● **WHAT IS EXPECTED**: Restate the records below exactly. Pictures are not part of the copy.
** Opening DATA block **
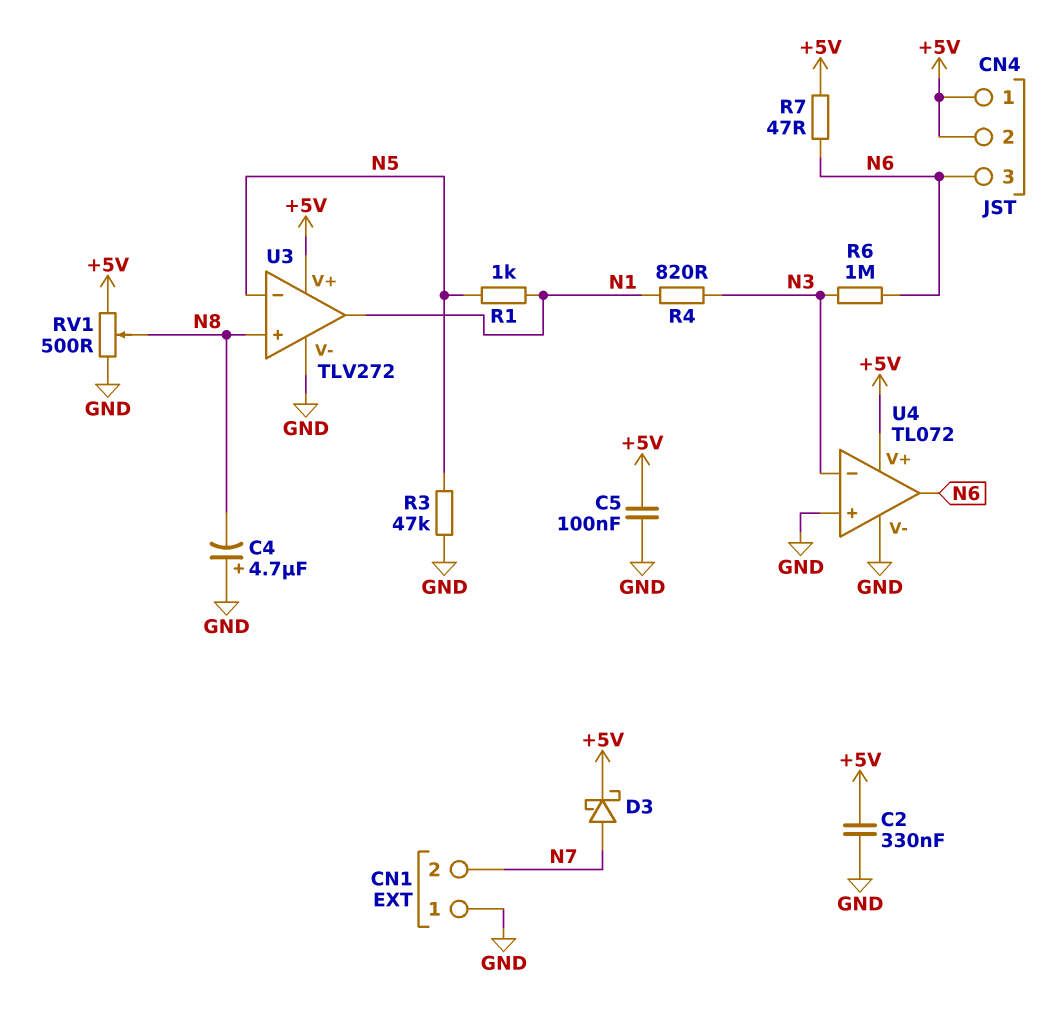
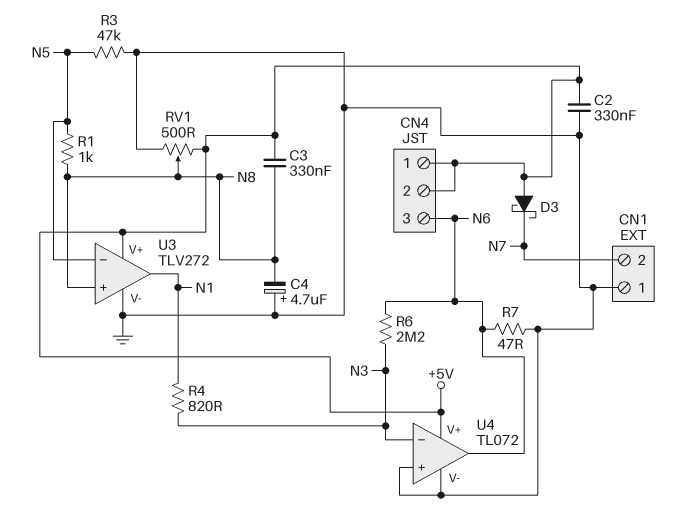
C3: none -> 330nF (+5V, N8)
C5: 100nF (+5V, GND) -> none
D3: schottky (A N7, K +5V) -> schottky (A +5V, K N7)
R1: 1k (N1, N5) -> 1k (N5, N8)
R6: 1M (N3, N6) -> 2.2M (N3, N6)
R7: 47 (+5V, N6) -> 47 (GND, N6)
** Closing DATA block **
● **SOLUTION FOR THIS PROBLEM**:
C3: none -> 330nF (+5V, N8)
C5: 100nF (+5V, GND) -> none
D3: schottky (A N7, K +5V) -> schottky (A +5V, K N7)
R1: 1k (N1, N5) -> 1k (N5, N8)
R6: 1M (N3, N6) -> 2.2M (N3, N6)
R7: 47 (+5V, N6) -> 47 (GND, N6)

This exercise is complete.